═════ Source data
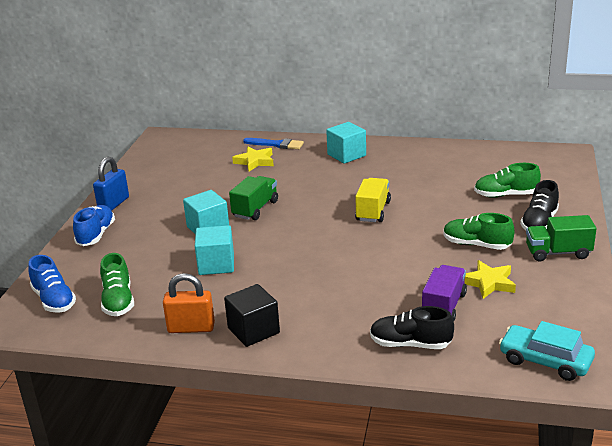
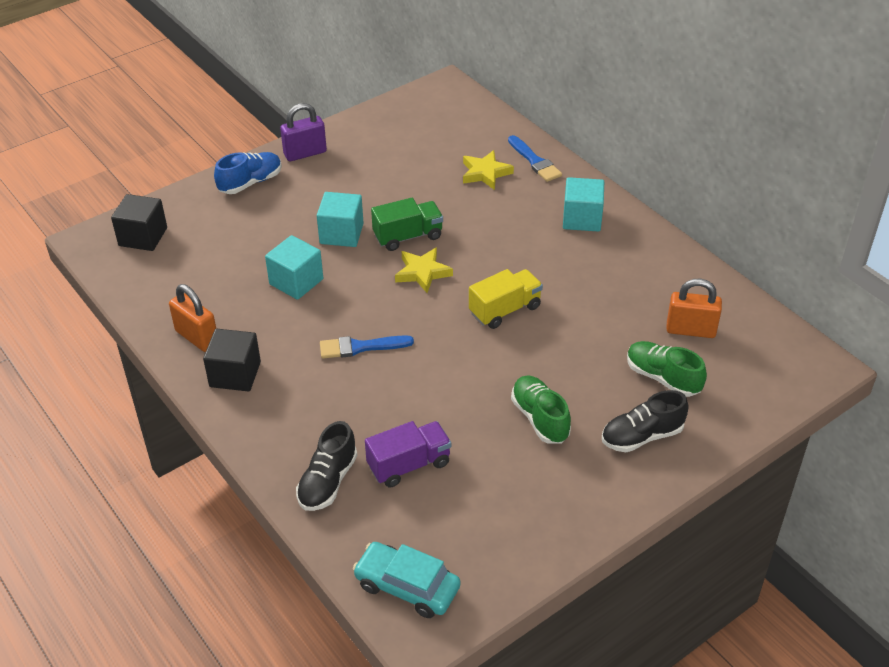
camera: 40 degrees right, 15 degrees up
blue shoe [28,255,76,313] -> black cube [111,194,167,251]
blue padlock [93,157,129,211] -> purple padlock [280,103,327,161]
green shoe [100,253,134,316] -> none
black shoe [370,306,454,349] -> black shoe turned 120 degrees counterclockwise [296,421,357,511]
yellow star [464,260,516,299] -> yellow star moved to [395,247,453,293]
turquoise car [499,321,595,381] -> turquoise car turned 45 degrees counterclockwise [353,542,461,618]
green truck [526,215,597,261] -> none
none -> blue brush [320,335,414,359]
none -> orange padlock [666,279,722,338]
══════════
> What is expected
In the entries above, work out how many lines contain the string "none", and give only that number.

> Result of the task
4